## Begin Supplied records
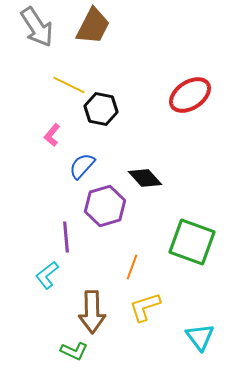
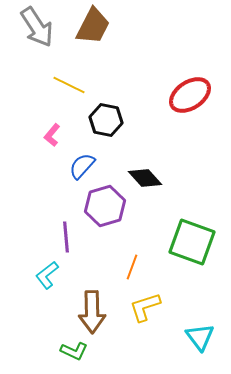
black hexagon: moved 5 px right, 11 px down
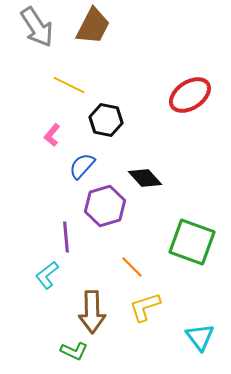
orange line: rotated 65 degrees counterclockwise
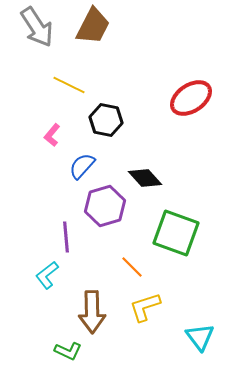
red ellipse: moved 1 px right, 3 px down
green square: moved 16 px left, 9 px up
green L-shape: moved 6 px left
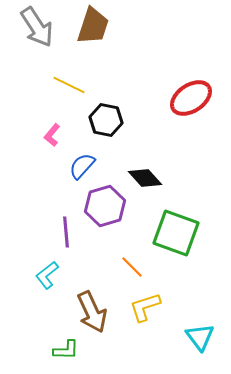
brown trapezoid: rotated 9 degrees counterclockwise
purple line: moved 5 px up
brown arrow: rotated 24 degrees counterclockwise
green L-shape: moved 2 px left, 1 px up; rotated 24 degrees counterclockwise
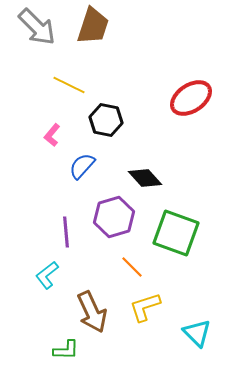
gray arrow: rotated 12 degrees counterclockwise
purple hexagon: moved 9 px right, 11 px down
cyan triangle: moved 3 px left, 4 px up; rotated 8 degrees counterclockwise
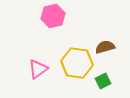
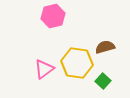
pink triangle: moved 6 px right
green square: rotated 21 degrees counterclockwise
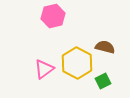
brown semicircle: rotated 30 degrees clockwise
yellow hexagon: rotated 20 degrees clockwise
green square: rotated 21 degrees clockwise
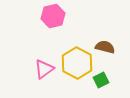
green square: moved 2 px left, 1 px up
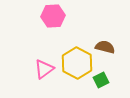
pink hexagon: rotated 10 degrees clockwise
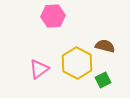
brown semicircle: moved 1 px up
pink triangle: moved 5 px left
green square: moved 2 px right
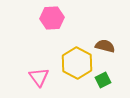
pink hexagon: moved 1 px left, 2 px down
pink triangle: moved 8 px down; rotated 30 degrees counterclockwise
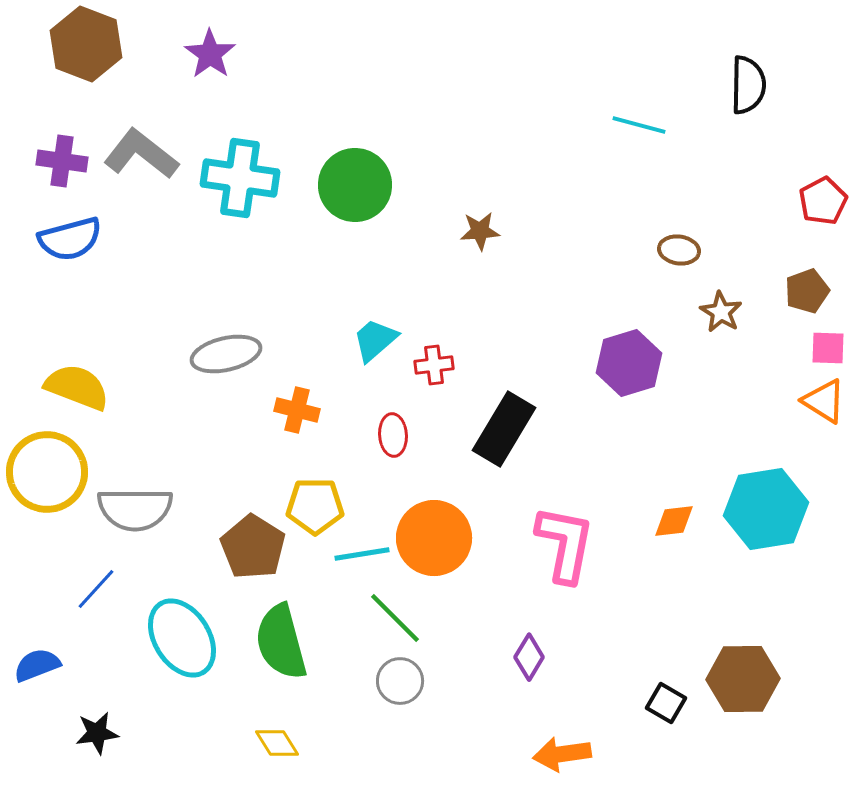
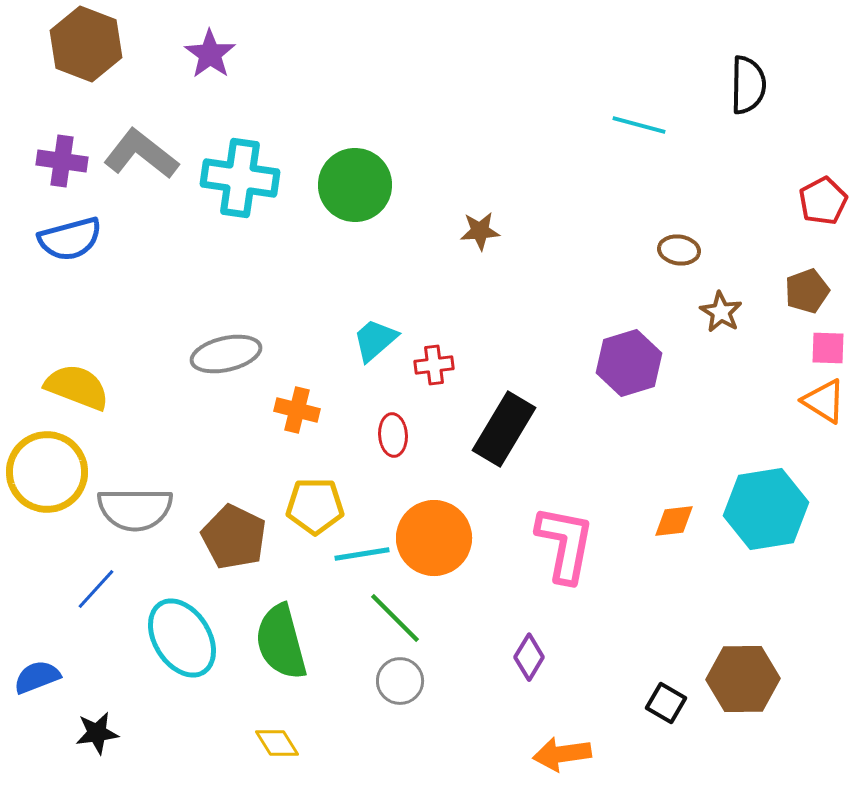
brown pentagon at (253, 547): moved 19 px left, 10 px up; rotated 6 degrees counterclockwise
blue semicircle at (37, 665): moved 12 px down
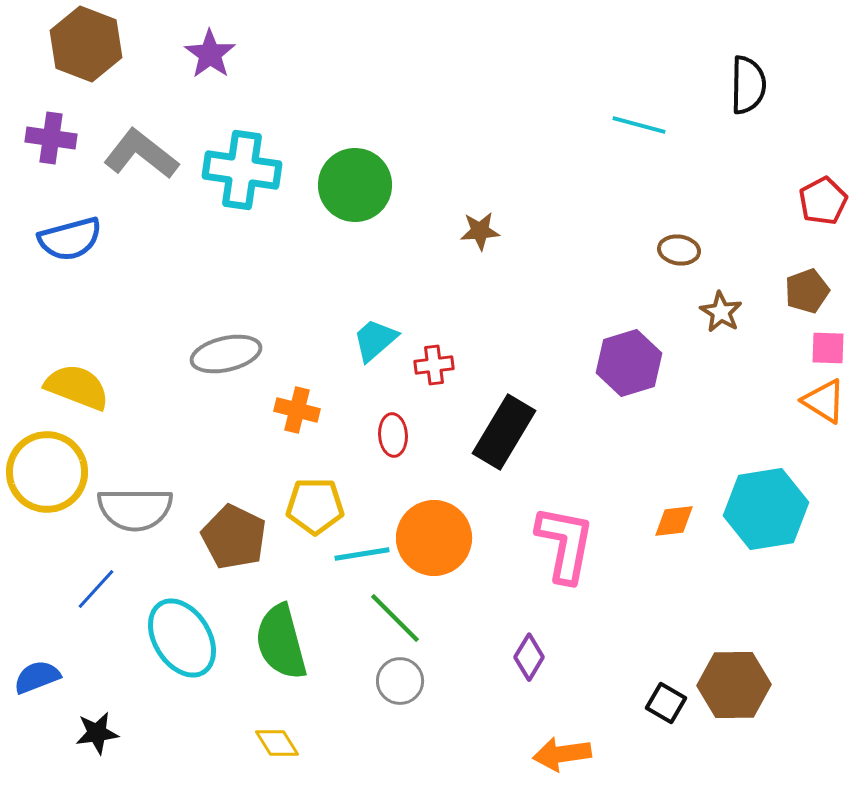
purple cross at (62, 161): moved 11 px left, 23 px up
cyan cross at (240, 178): moved 2 px right, 8 px up
black rectangle at (504, 429): moved 3 px down
brown hexagon at (743, 679): moved 9 px left, 6 px down
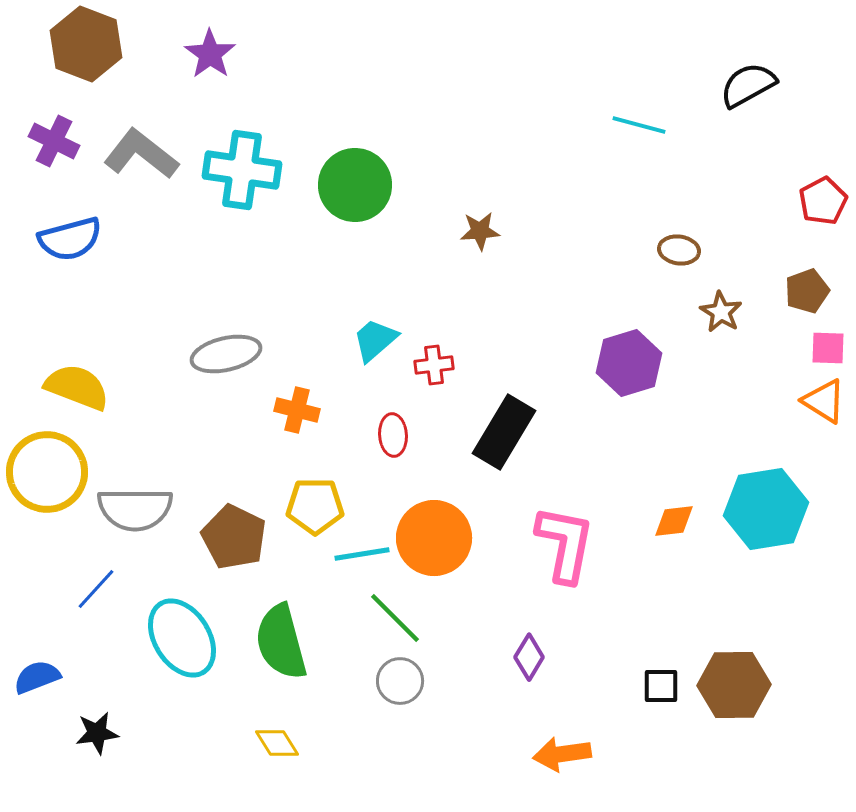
black semicircle at (748, 85): rotated 120 degrees counterclockwise
purple cross at (51, 138): moved 3 px right, 3 px down; rotated 18 degrees clockwise
black square at (666, 703): moved 5 px left, 17 px up; rotated 30 degrees counterclockwise
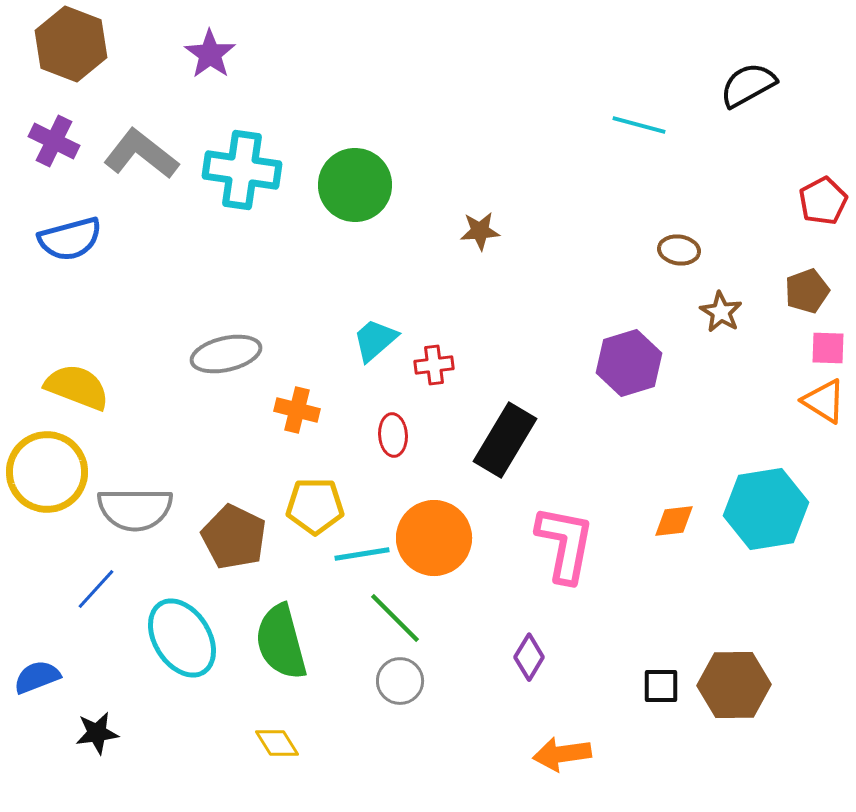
brown hexagon at (86, 44): moved 15 px left
black rectangle at (504, 432): moved 1 px right, 8 px down
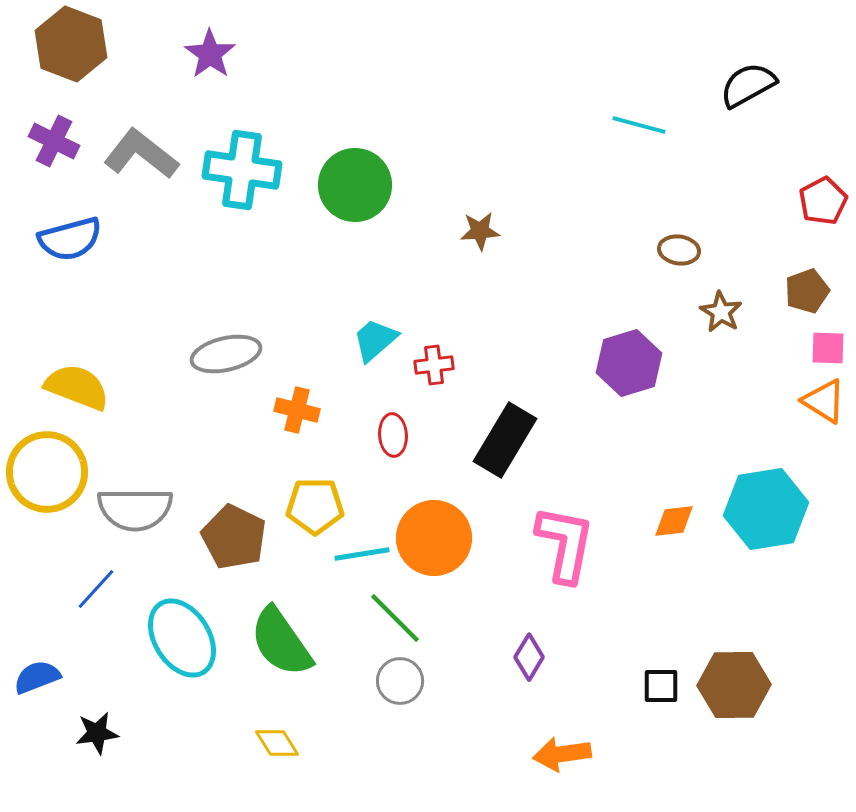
green semicircle at (281, 642): rotated 20 degrees counterclockwise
## End Supplied records
Work instructions
Extract each line above that contains the word "rectangle".

Result for this exercise
black rectangle at (504, 429): moved 3 px down
black rectangle at (504, 432): moved 1 px right, 8 px down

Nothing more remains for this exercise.